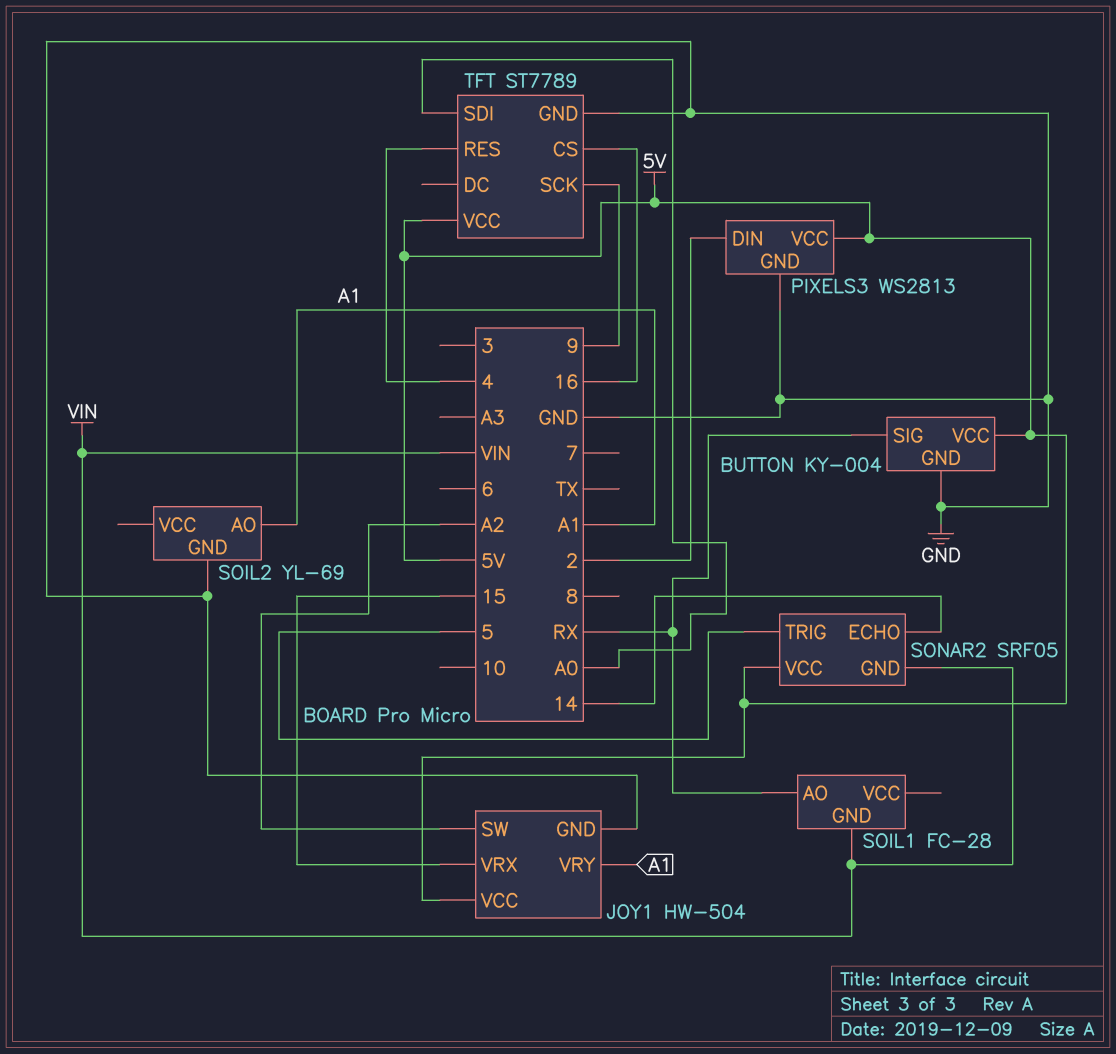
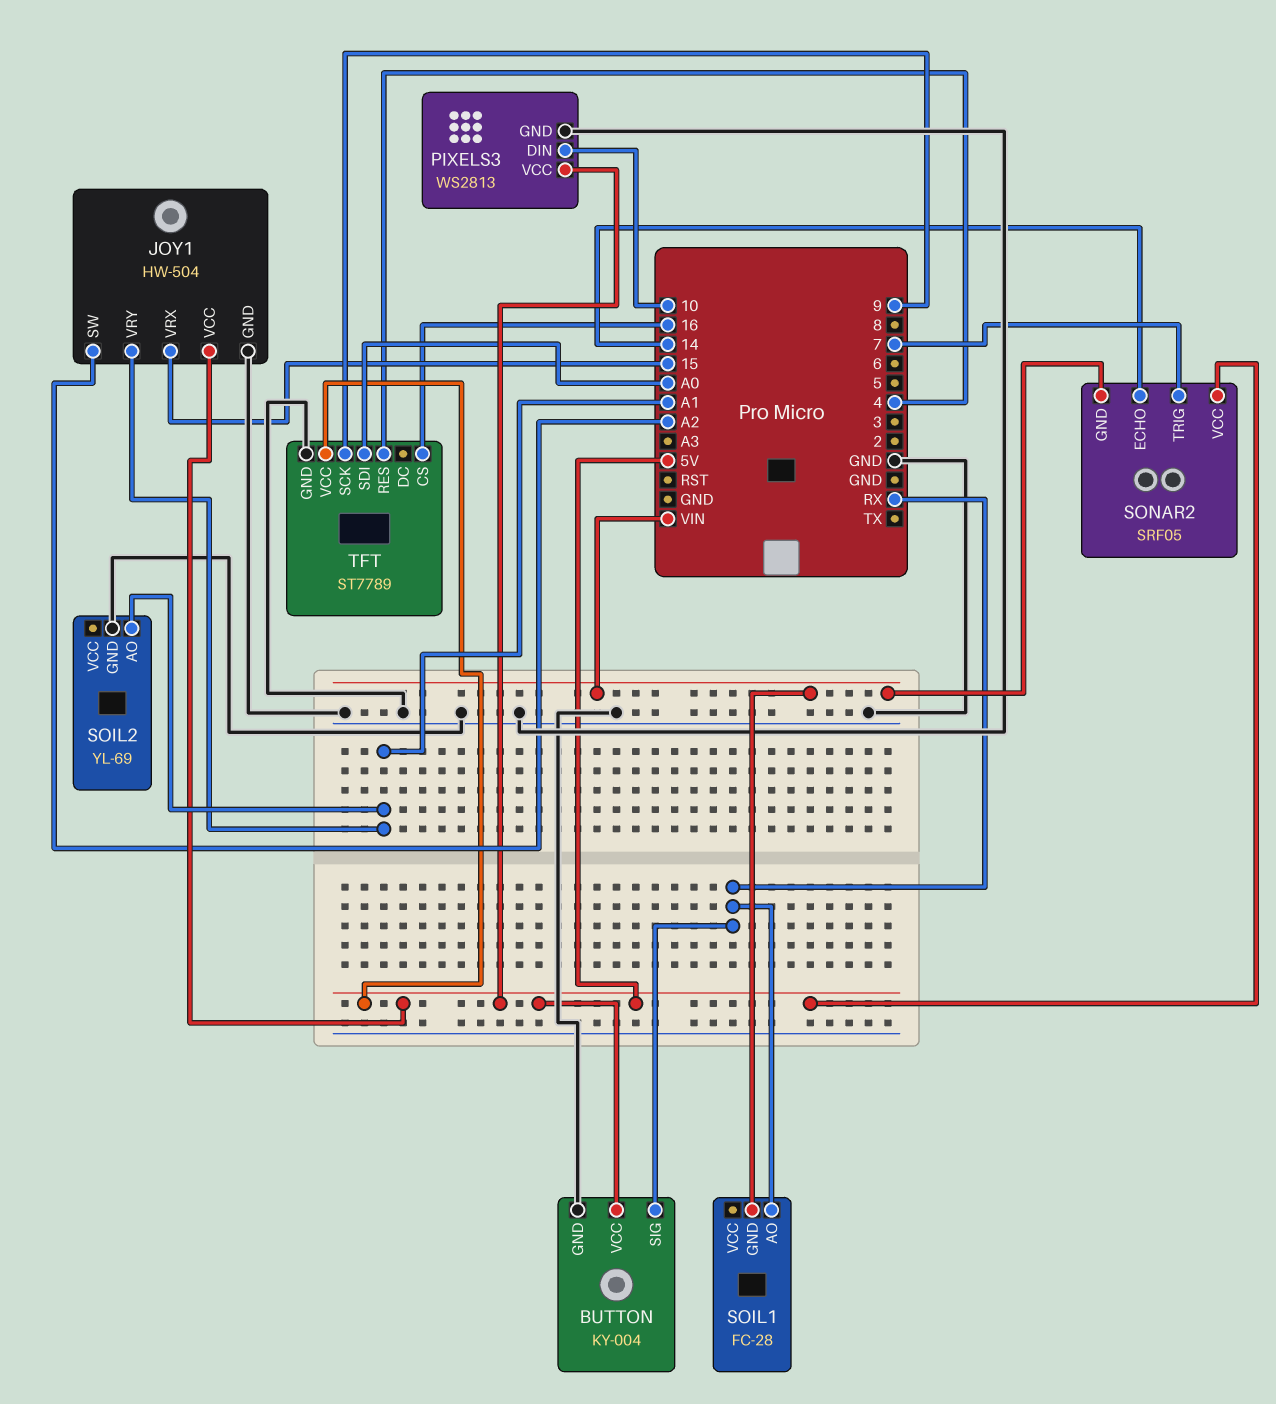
PIXELS3 pin DIN: 2 -> 10
SONAR2 pin TRIG: 5 -> 7

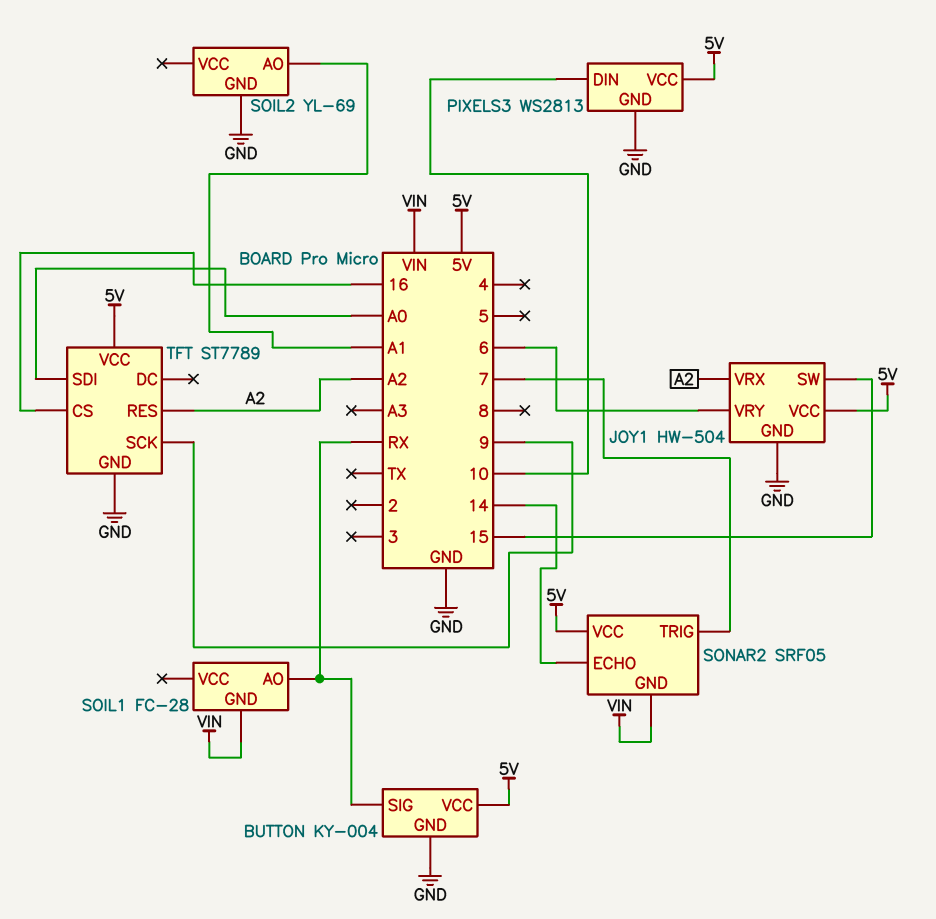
JOY1 pin SW: A2 -> 15
JOY1 pin VRX: 15 -> A2
JOY1 pin VRY: A1 -> 6
TFT pin RES: 4 -> A2

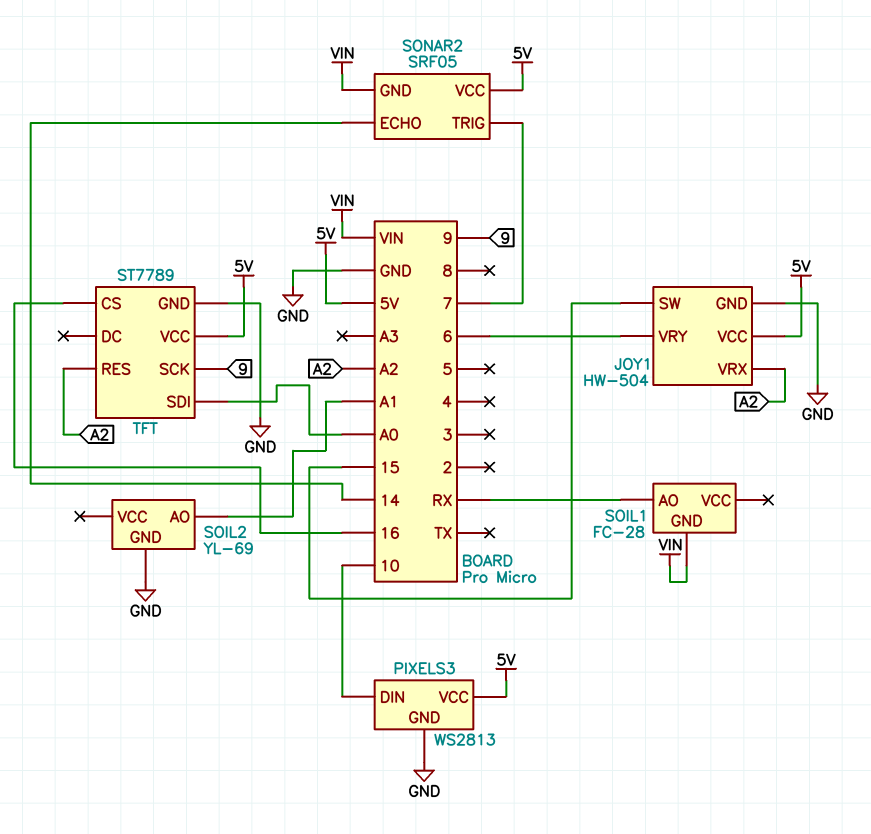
BUTTON: KY-004 -> none
BUTTON pin GND: GND -> none
BUTTON pin SIG: RX -> none
BUTTON pin VCC: 5V -> none

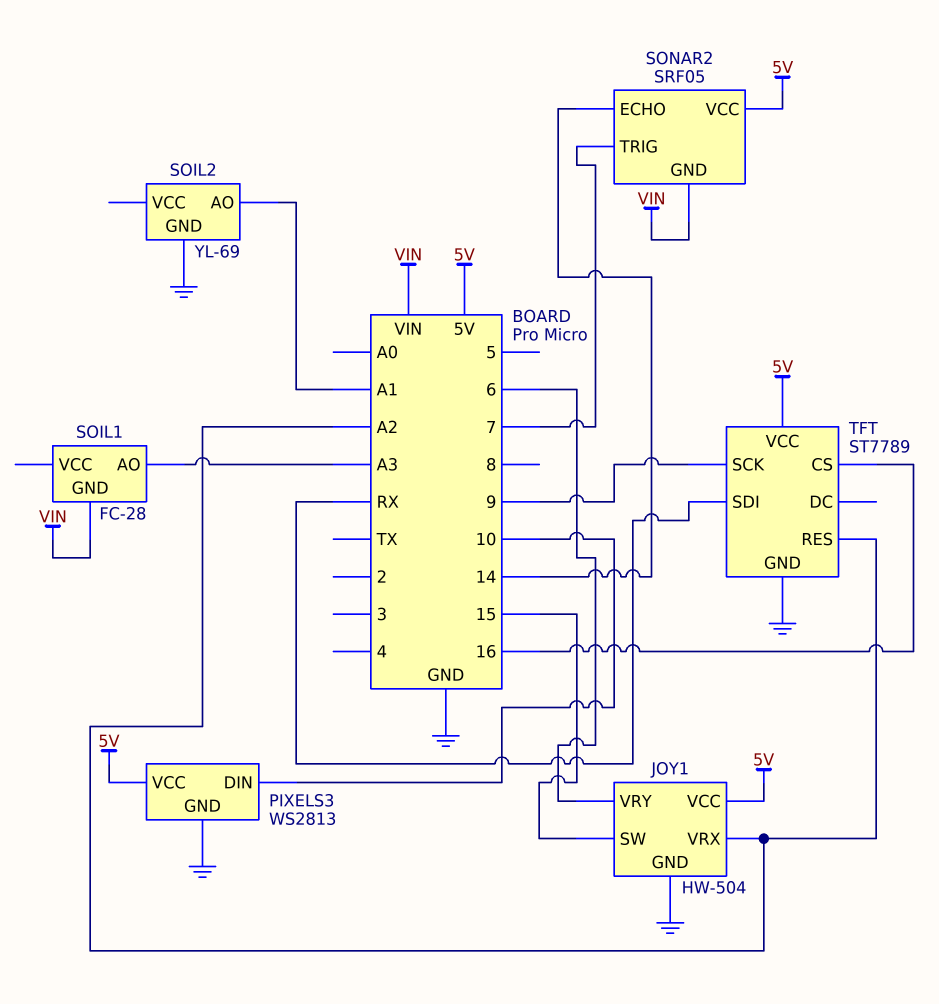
SOIL1 pin AO: RX -> A3
TFT pin SDI: A0 -> RX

•••••

[TASK TO CARRY OUT] Exactly as written, restate all of the data, leaving out the images.

[YOUR SOLUTION]
PIXELS3 pin DIN: 2 -> 10
SONAR2 pin TRIG: 5 -> 7

JOY1 pin SW: A2 -> 15
JOY1 pin VRX: 15 -> A2
JOY1 pin VRY: A1 -> 6
TFT pin RES: 4 -> A2

BUTTON: KY-004 -> none
BUTTON pin GND: GND -> none
BUTTON pin SIG: RX -> none
BUTTON pin VCC: 5V -> none

SOIL1 pin AO: RX -> A3
TFT pin SDI: A0 -> RX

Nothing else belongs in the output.